» **Goal of the exercise**: If a line in the data has the string "none", please show it.

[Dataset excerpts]
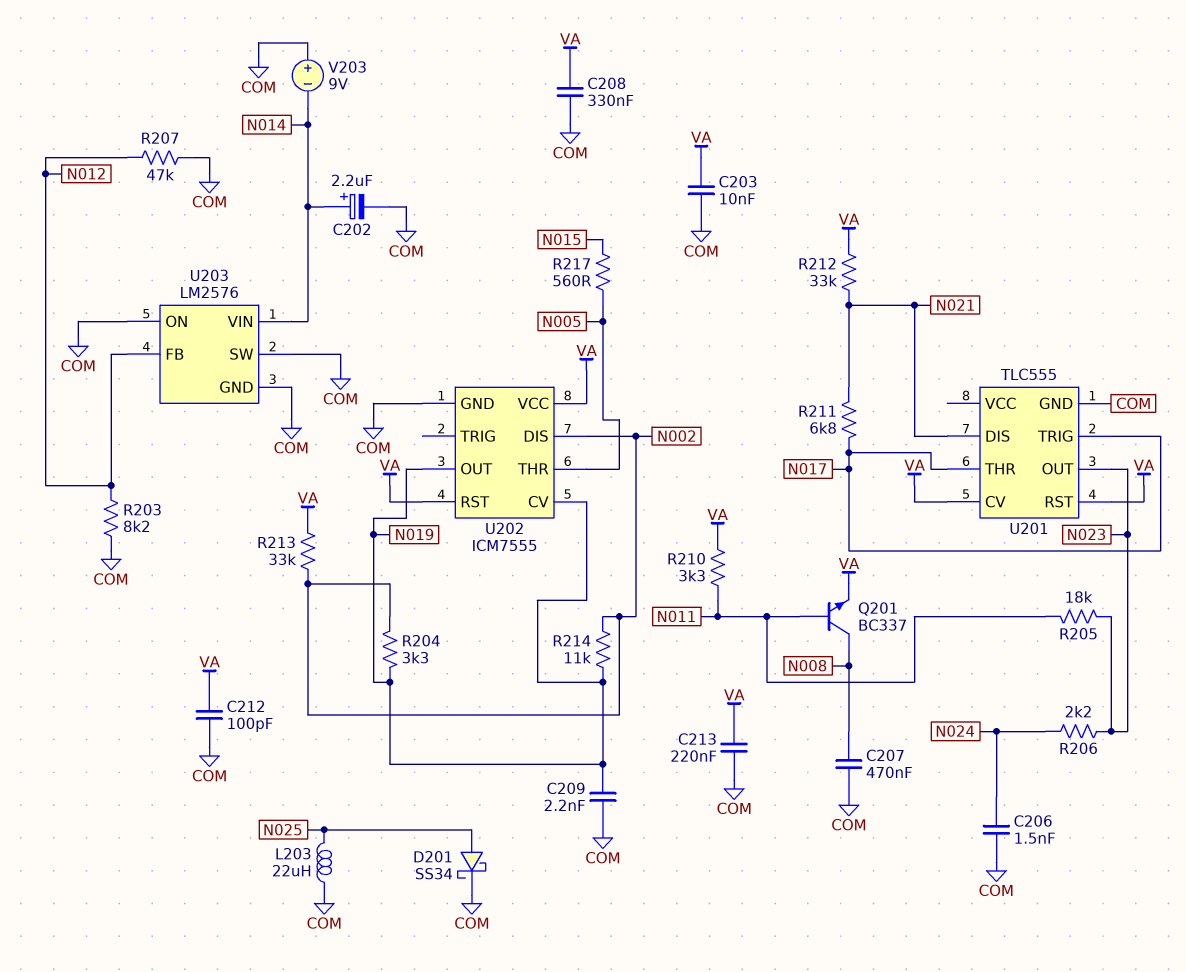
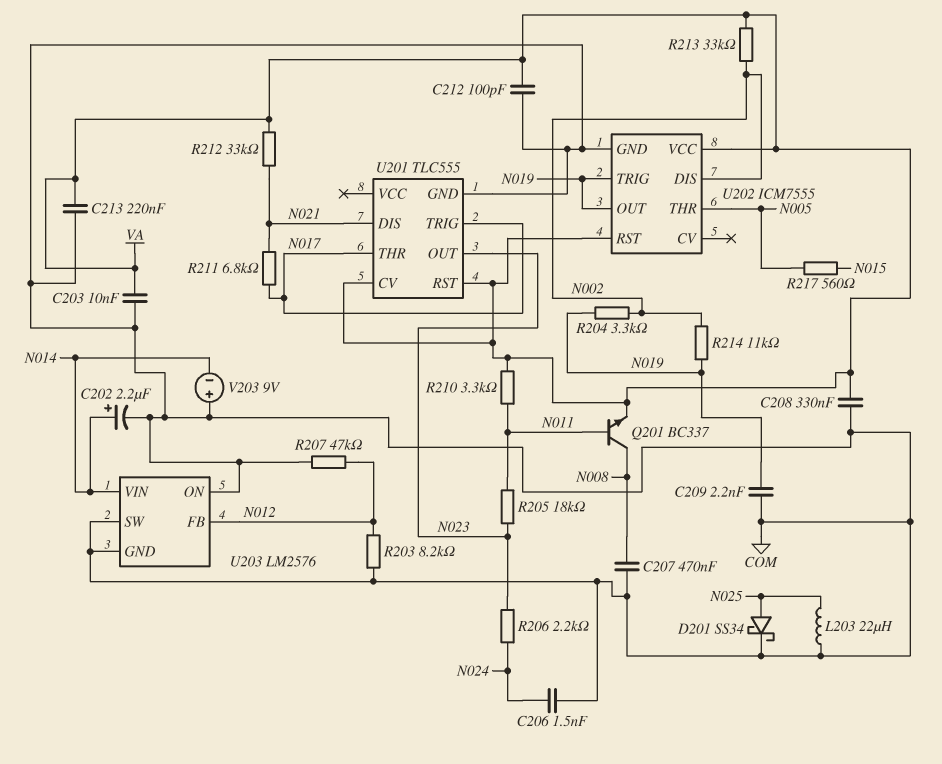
U202 pin CV: N019 -> none
U202 pin TRIG: none -> N019

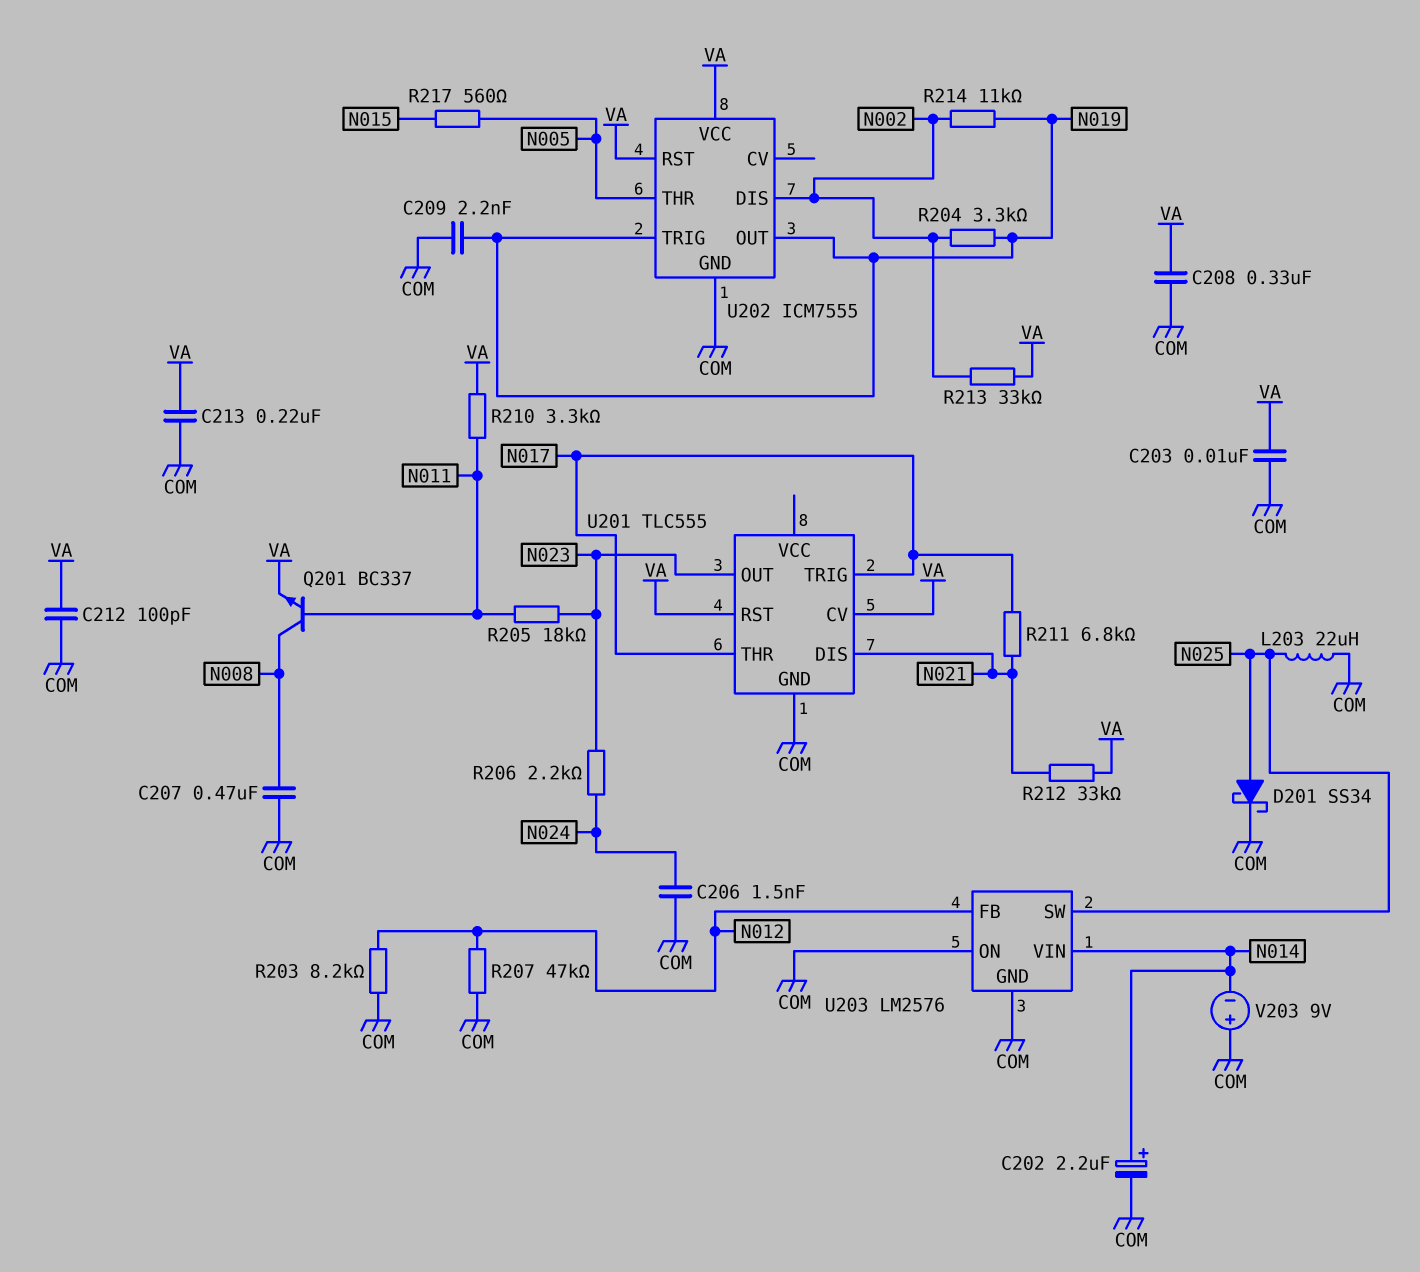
U203 pin SW: COM -> N025

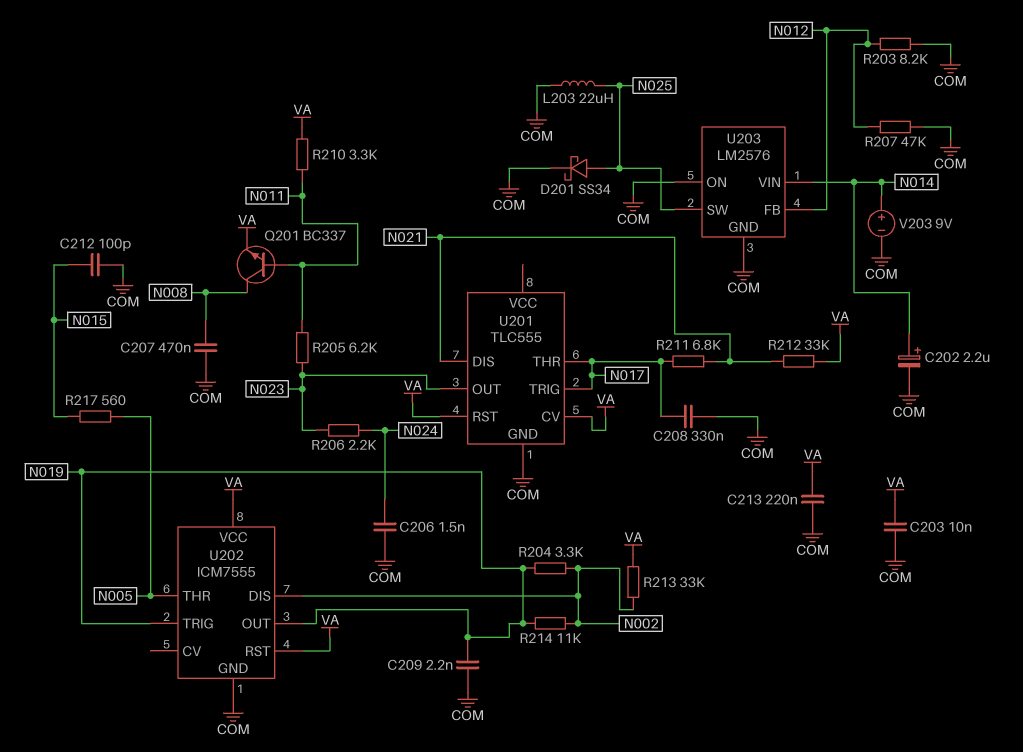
C208: 330nF (COM, VA) -> 330nF (COM, N017)
C212: 100pF (COM, VA) -> 100pF (COM, N015)
R205: 18k (N011, N023) -> 6.2k (N011, N023)
V203: 9V (plus COM, minus N014) -> 9V (plus N014, minus COM)

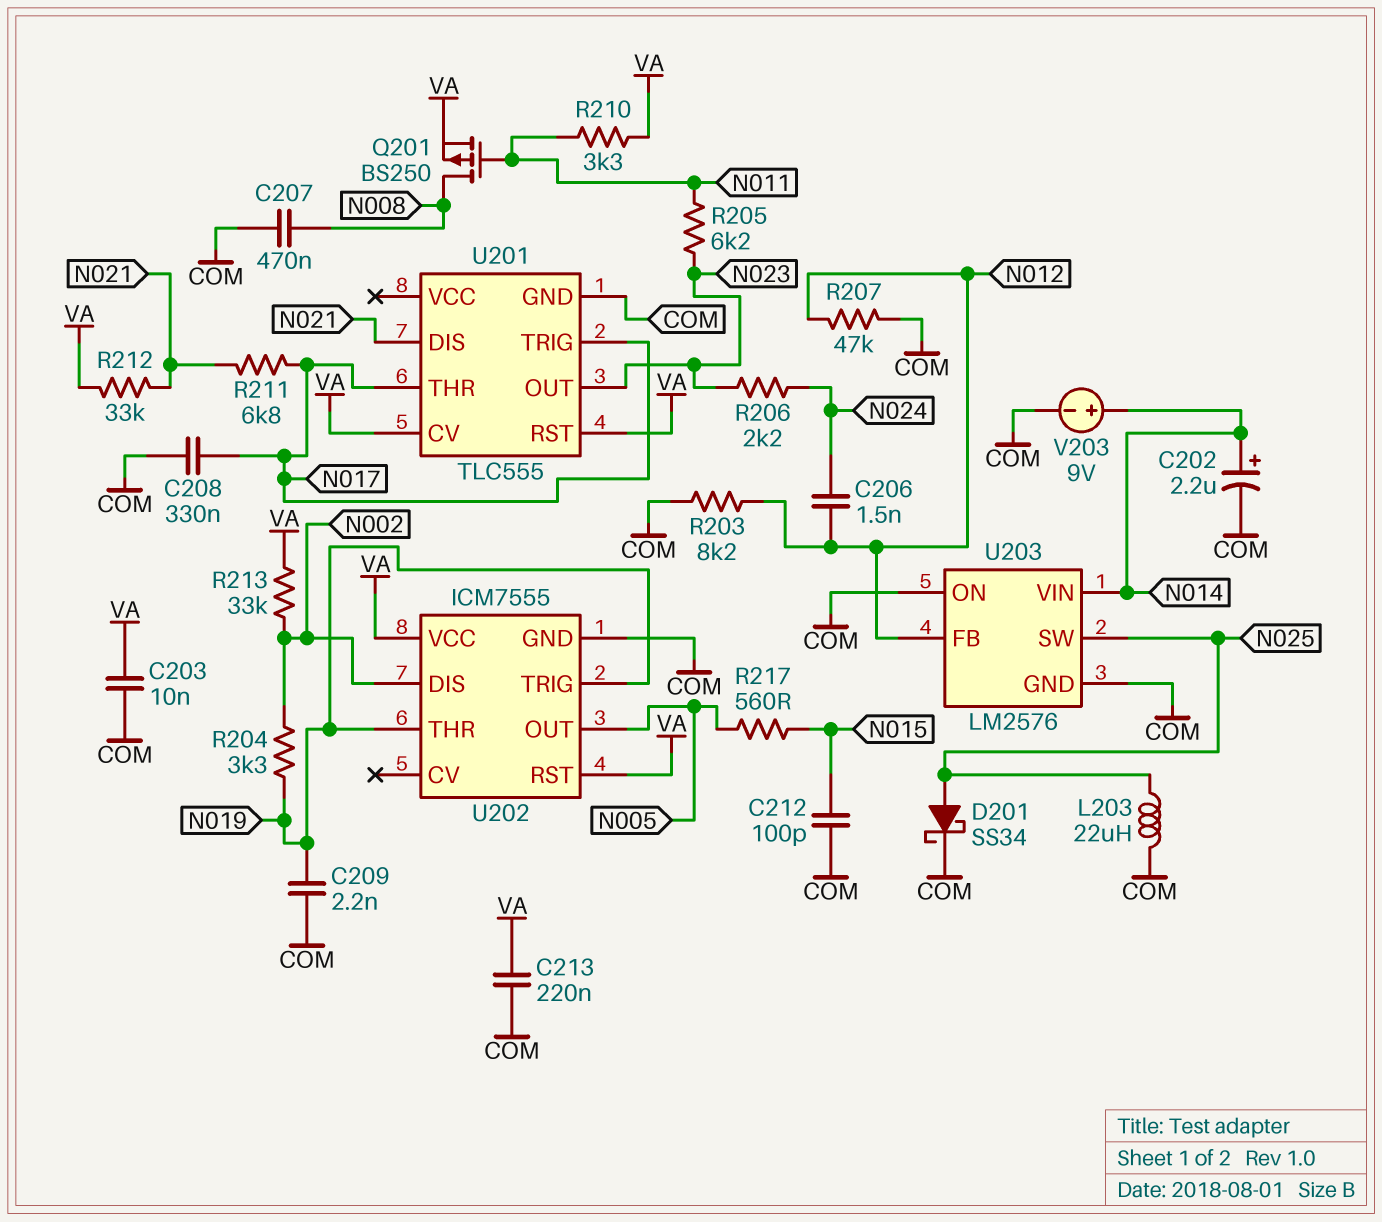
C206: 1.5nF (COM, N024) -> 1.5nF (N012, N024)
Q201: NPN BC337 (B N011, C N008, E VA) -> PMOS BS250 (G N011, D N008, S VA)
R214: 11k (N002, N019) -> none
U202 pin OUT: N019 -> N005
U202 pin THR: N005 -> N019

» **Result**:
U202 pin CV: N019 -> none
U202 pin TRIG: none -> N019
R214: 11k (N002, N019) -> none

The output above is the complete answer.